• Your task:
Give back, word for word, the lines of the material below, starting at the line that contains "The facing directions" and ending at the last line of the material.

-- Begin Records supplied --

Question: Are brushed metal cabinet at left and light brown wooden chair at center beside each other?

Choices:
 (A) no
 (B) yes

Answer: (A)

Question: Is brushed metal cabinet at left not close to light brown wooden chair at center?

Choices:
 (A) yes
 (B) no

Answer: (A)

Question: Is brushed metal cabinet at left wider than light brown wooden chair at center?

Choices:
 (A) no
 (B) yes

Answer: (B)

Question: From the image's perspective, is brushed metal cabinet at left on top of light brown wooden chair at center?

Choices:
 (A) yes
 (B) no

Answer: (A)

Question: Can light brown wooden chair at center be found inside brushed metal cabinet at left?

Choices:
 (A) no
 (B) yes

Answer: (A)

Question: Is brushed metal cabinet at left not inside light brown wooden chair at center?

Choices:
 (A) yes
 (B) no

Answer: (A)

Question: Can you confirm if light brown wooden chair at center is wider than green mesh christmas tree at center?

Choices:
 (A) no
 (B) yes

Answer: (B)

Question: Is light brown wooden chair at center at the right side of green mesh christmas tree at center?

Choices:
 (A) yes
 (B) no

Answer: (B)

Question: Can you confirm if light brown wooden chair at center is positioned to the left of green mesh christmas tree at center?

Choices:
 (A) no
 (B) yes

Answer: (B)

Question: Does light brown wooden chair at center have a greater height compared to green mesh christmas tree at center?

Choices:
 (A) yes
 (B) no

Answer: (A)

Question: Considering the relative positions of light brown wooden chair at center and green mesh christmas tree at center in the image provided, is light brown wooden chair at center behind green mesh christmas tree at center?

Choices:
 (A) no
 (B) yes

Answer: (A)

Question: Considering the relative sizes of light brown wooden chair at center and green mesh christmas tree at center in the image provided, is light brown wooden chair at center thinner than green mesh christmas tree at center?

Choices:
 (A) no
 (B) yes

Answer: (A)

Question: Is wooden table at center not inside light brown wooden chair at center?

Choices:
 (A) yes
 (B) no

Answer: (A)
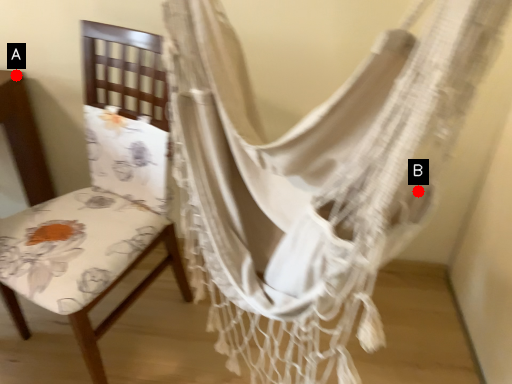
Question: Two points are circled on the image, labeled by A and B beside each circle. Which point appears closest to the camera in this image?

Choices:
 (A) A is closer
 (B) B is closer

Answer: (B)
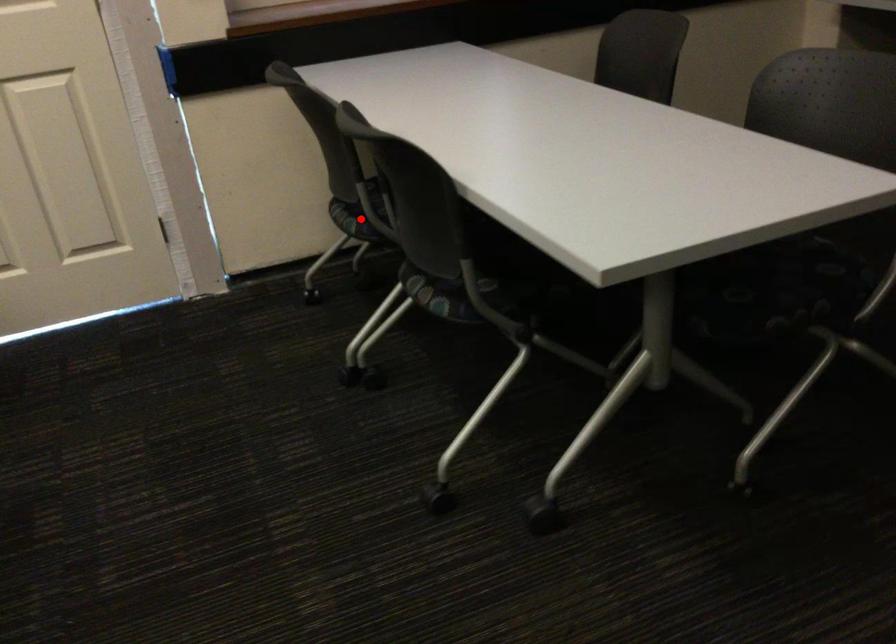
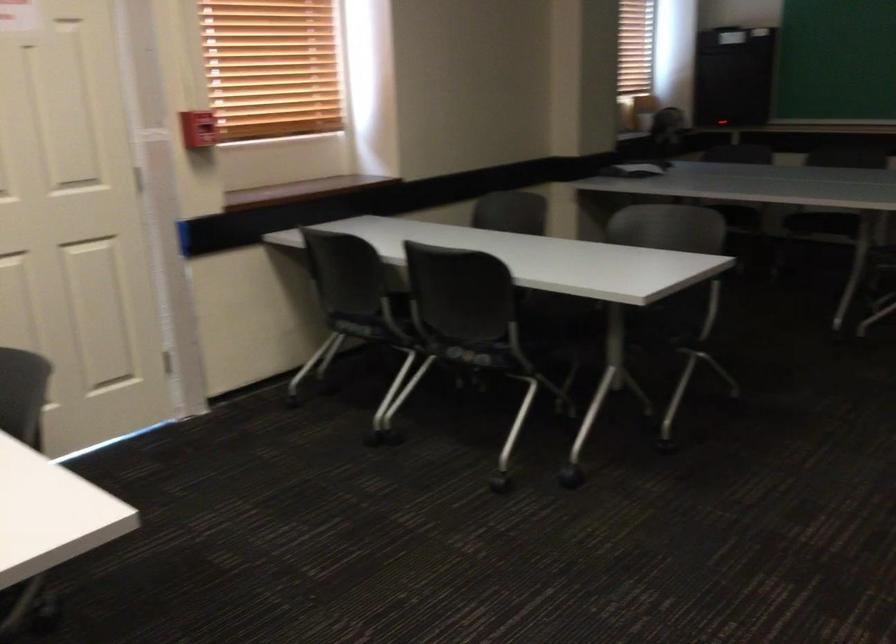
The point at the highlighted location is marked in the first image. Where is the corresponding point in the second image?

(360, 328)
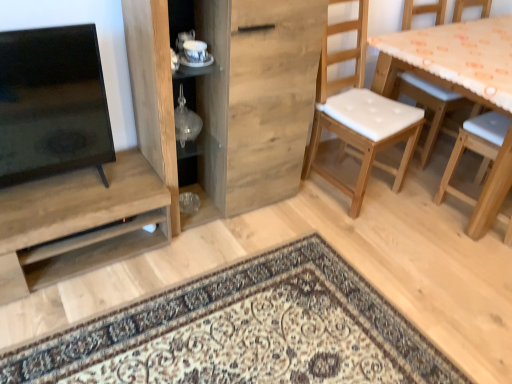
At what (x,y) coordinates should I click in order to perform the action: click on matte wood shelf at left, placed as the 1th shelf when sorted from bottom to top. Please return your answer as a coordinate pair (x, y). The width and height of the screenshot is (512, 384). Looking at the image, I should click on (78, 222).

At what (x,y) coordinates should I click in order to perform the action: click on transparent glass vase at center, which is the 2th shelf from bottom to top. Please return your answer as a coordinate pair (x, y). The height and width of the screenshot is (384, 512). Looking at the image, I should click on (186, 119).

In order to click on matte wood shelf at left, arranged as the 2th shelf when viewed from the top in this screenshot , I will do `click(78, 222)`.

Is transparent glass vase at center, which is the 2th shelf from left to right, next to wooden table with orange patterned cloth at right and touching it?

No, transparent glass vase at center, which is the 2th shelf from left to right, is not beside wooden table with orange patterned cloth at right.

Which is more to the left, transparent glass vase at center, which is the 2th shelf from bottom to top, or wooden table with orange patterned cloth at right?

From the viewer's perspective, transparent glass vase at center, which is the 2th shelf from bottom to top, appears more on the left side.

Where is `shelf above the wooden table with orange patterned cloth at right (from a real-world perspective)`? This screenshot has height=384, width=512. shelf above the wooden table with orange patterned cloth at right (from a real-world perspective) is located at coordinates (186, 119).

Does transparent glass vase at center, acting as the first shelf starting from the top, have a smaller size compared to wooden table with orange patterned cloth at right?

Correct, transparent glass vase at center, acting as the first shelf starting from the top, occupies less space than wooden table with orange patterned cloth at right.

Where is `shelf above the matte wood shelf at left, the 2th shelf from the right (from a real-world perspective)`? This screenshot has height=384, width=512. shelf above the matte wood shelf at left, the 2th shelf from the right (from a real-world perspective) is located at coordinates (186, 119).

How different are the orientations of matte wood shelf at left, the 2th shelf from the right, and transparent glass vase at center, which appears as the first shelf when viewed from the right, in degrees?

The facing directions of matte wood shelf at left, the 2th shelf from the right, and transparent glass vase at center, which appears as the first shelf when viewed from the right, are 0.826 degrees apart.

In the image, is matte wood shelf at left, acting as the 1th shelf starting from the left, positioned in front of or behind transparent glass vase at center, which is the 2th shelf from left to right?

Visually, matte wood shelf at left, acting as the 1th shelf starting from the left, is located in front of transparent glass vase at center, which is the 2th shelf from left to right.

Is wooden table with orange patterned cloth at right wider than wooden cabinet at center?

Yes, wooden table with orange patterned cloth at right is wider than wooden cabinet at center.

-- End Records supplied --

• Reply to the task:
The facing directions of matte wood shelf at left, the 2th shelf from the right, and transparent glass vase at center, which appears as the first shelf when viewed from the right, are 0.826 degrees apart.

In the image, is matte wood shelf at left, acting as the 1th shelf starting from the left, positioned in front of or behind transparent glass vase at center, which is the 2th shelf from left to right?

Visually, matte wood shelf at left, acting as the 1th shelf starting from the left, is located in front of transparent glass vase at center, which is the 2th shelf from left to right.

Is wooden table with orange patterned cloth at right wider than wooden cabinet at center?

Yes, wooden table with orange patterned cloth at right is wider than wooden cabinet at center.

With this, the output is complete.